TASK STATEMENT: Below are some records. Print exactly the lines between the one holding "blue duck: 5 -> 7" and the one holding "white watering can: 10 -> 7", inclusive, and nothing else.

EXTRACTED DATA:

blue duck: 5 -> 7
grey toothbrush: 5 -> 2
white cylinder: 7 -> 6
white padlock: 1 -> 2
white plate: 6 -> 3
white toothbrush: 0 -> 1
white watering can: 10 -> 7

--

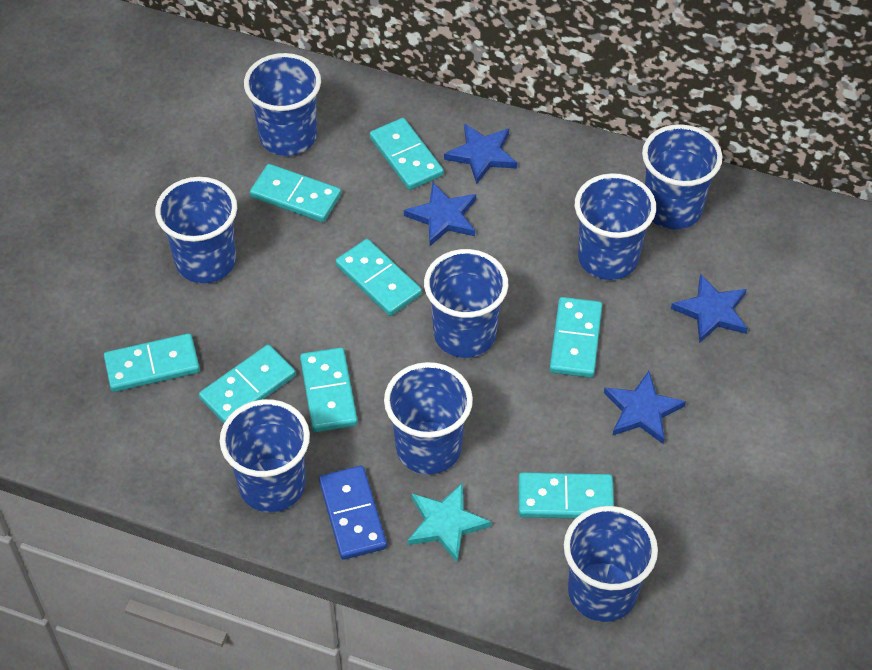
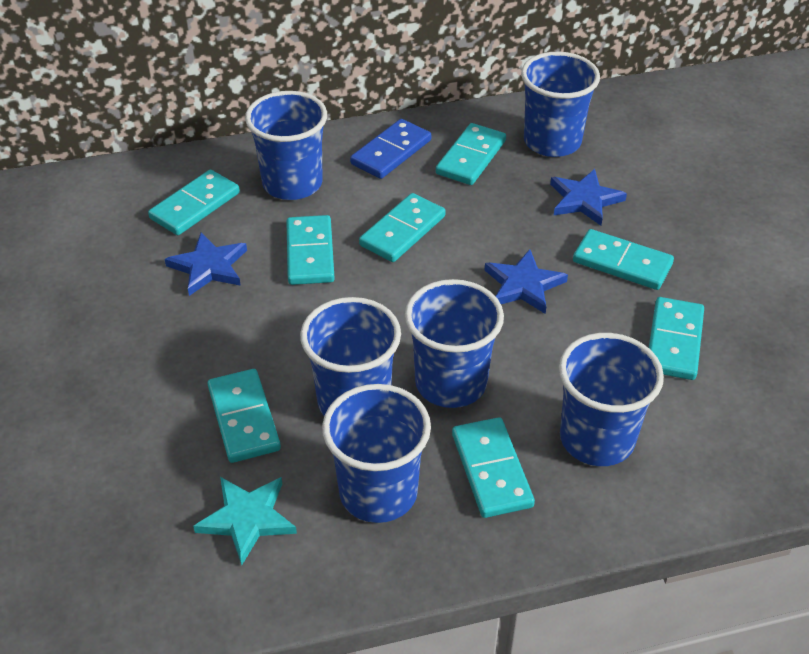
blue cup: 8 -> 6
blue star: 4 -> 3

* * *

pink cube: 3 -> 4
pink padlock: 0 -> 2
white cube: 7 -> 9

TASK RESULT:
blue duck: 5 -> 7
grey toothbrush: 5 -> 2
white cylinder: 7 -> 6
white padlock: 1 -> 2
white plate: 6 -> 3
white toothbrush: 0 -> 1
white watering can: 10 -> 7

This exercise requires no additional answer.